| Brief |
Retype the records in full, and please keep the pictures out of the copy.

Start of Material provided

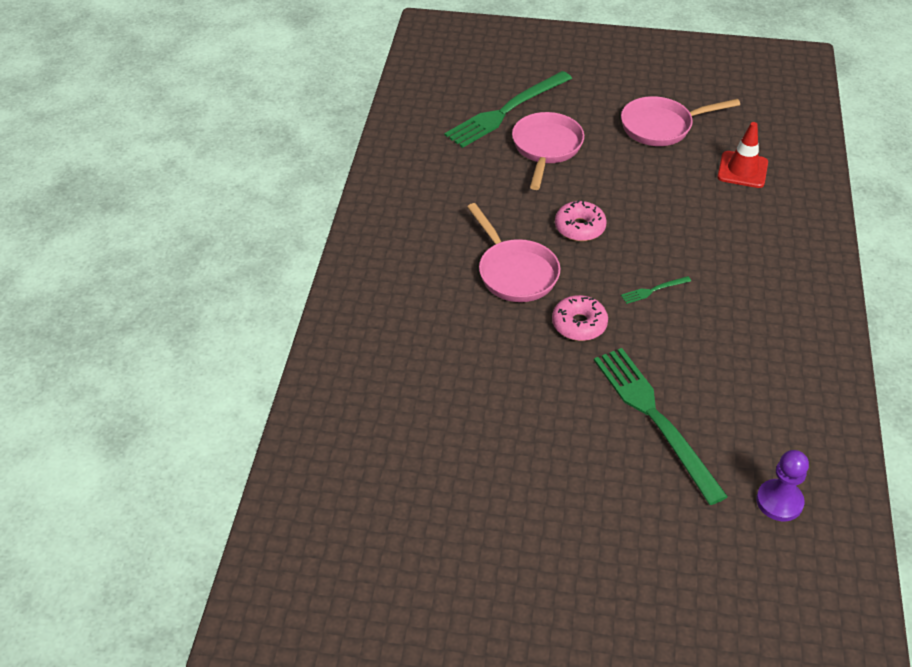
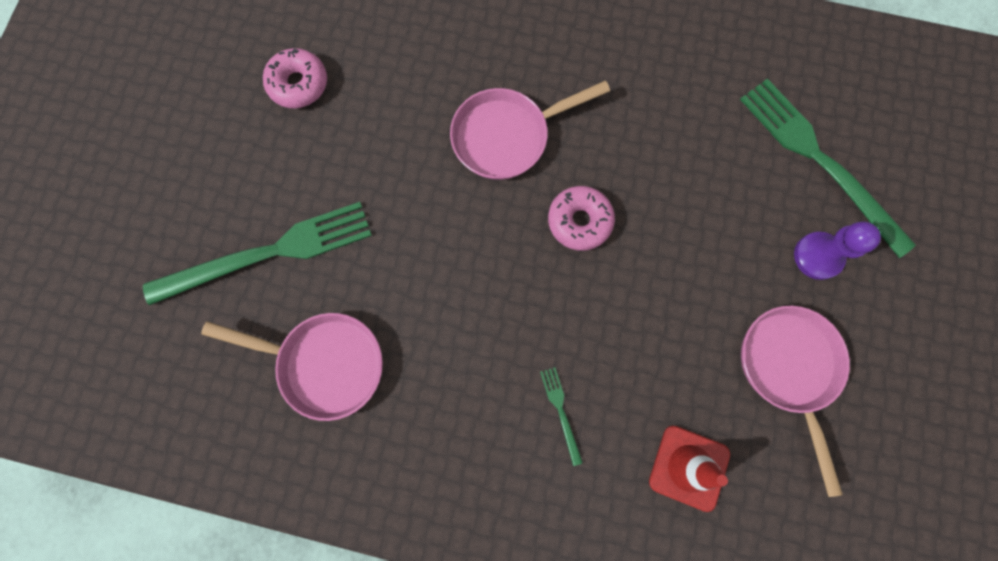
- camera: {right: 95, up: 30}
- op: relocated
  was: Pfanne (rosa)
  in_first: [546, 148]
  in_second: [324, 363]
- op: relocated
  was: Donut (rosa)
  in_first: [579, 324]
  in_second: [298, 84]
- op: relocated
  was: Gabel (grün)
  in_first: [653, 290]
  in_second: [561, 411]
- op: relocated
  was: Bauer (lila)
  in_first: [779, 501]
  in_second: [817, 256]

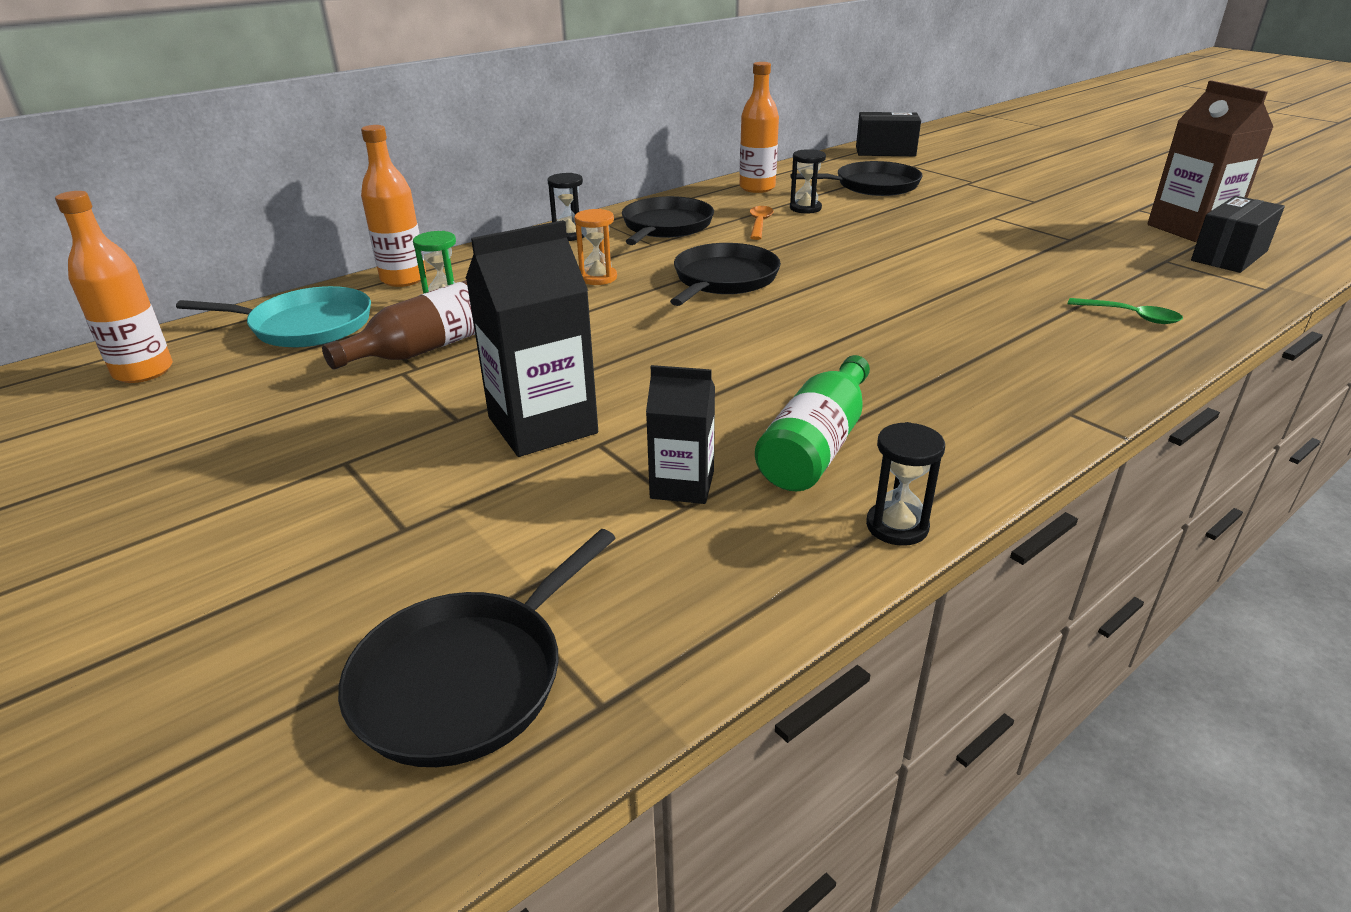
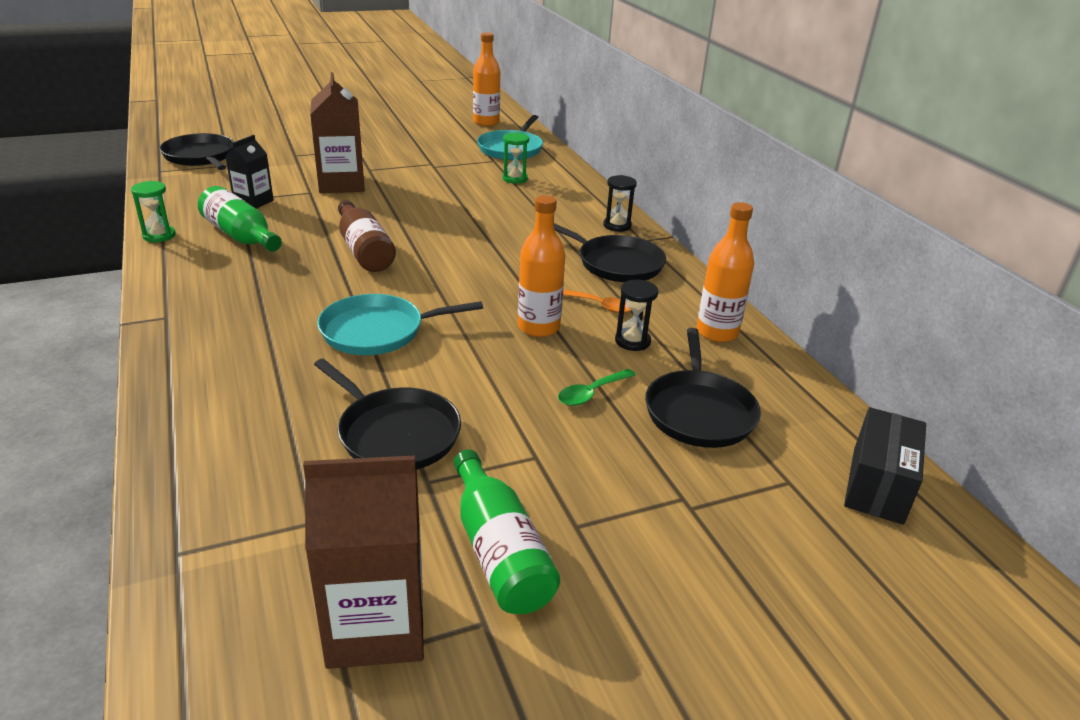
- camera: {right: 105, up: 0}
- op: relocated
  was: Flasche (braun)
  in_first: [427, 348]
  in_second: [364, 250]
- op: relocated
  was: Flasche (orange)
  in_first: [403, 279]
  in_second: [538, 327]
- op: colour
  was: Getränkekarton (schwarz)
  now: Getränkekarton (braun)
  in_first: [542, 425]
  in_second: [341, 184]
- op: missing
  was: Sanduhr (orange)
  in_first: [598, 278]
- op: relocated
  was: Pfanne (schwarz)
  in_first: [723, 279]
  in_second: [395, 433]
- op: colour
  was: Sanduhr (schwarz)
  now: Sanduhr (grün)
  in_first: [897, 526]
  in_second: [159, 235]
- op: relocated
  was: Löffel (grün)
  in_first: [1131, 316]
  in_second: [591, 393]
- op: missing
  was: Schachtel (schwarz)
  in_first: [1229, 256]
- op: appeared
  now: Pfanne (türkis)
  in_second: [378, 331]
- op: appeared
  now: Flasche (grün)
  in_second: [499, 551]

End of Material provided

| Result |
- camera: {right: 95, up: 30}
- op: relocated
  was: Pfanne (rosa)
  in_first: [546, 148]
  in_second: [324, 363]
- op: relocated
  was: Donut (rosa)
  in_first: [579, 324]
  in_second: [298, 84]
- op: relocated
  was: Gabel (grün)
  in_first: [653, 290]
  in_second: [561, 411]
- op: relocated
  was: Bauer (lila)
  in_first: [779, 501]
  in_second: [817, 256]

- camera: {right: 105, up: 0}
- op: relocated
  was: Flasche (braun)
  in_first: [427, 348]
  in_second: [364, 250]
- op: relocated
  was: Flasche (orange)
  in_first: [403, 279]
  in_second: [538, 327]
- op: colour
  was: Getränkekarton (schwarz)
  now: Getränkekarton (braun)
  in_first: [542, 425]
  in_second: [341, 184]
- op: missing
  was: Sanduhr (orange)
  in_first: [598, 278]
- op: relocated
  was: Pfanne (schwarz)
  in_first: [723, 279]
  in_second: [395, 433]
- op: colour
  was: Sanduhr (schwarz)
  now: Sanduhr (grün)
  in_first: [897, 526]
  in_second: [159, 235]
- op: relocated
  was: Löffel (grün)
  in_first: [1131, 316]
  in_second: [591, 393]
- op: missing
  was: Schachtel (schwarz)
  in_first: [1229, 256]
- op: appeared
  now: Pfanne (türkis)
  in_second: [378, 331]
- op: appeared
  now: Flasche (grün)
  in_second: [499, 551]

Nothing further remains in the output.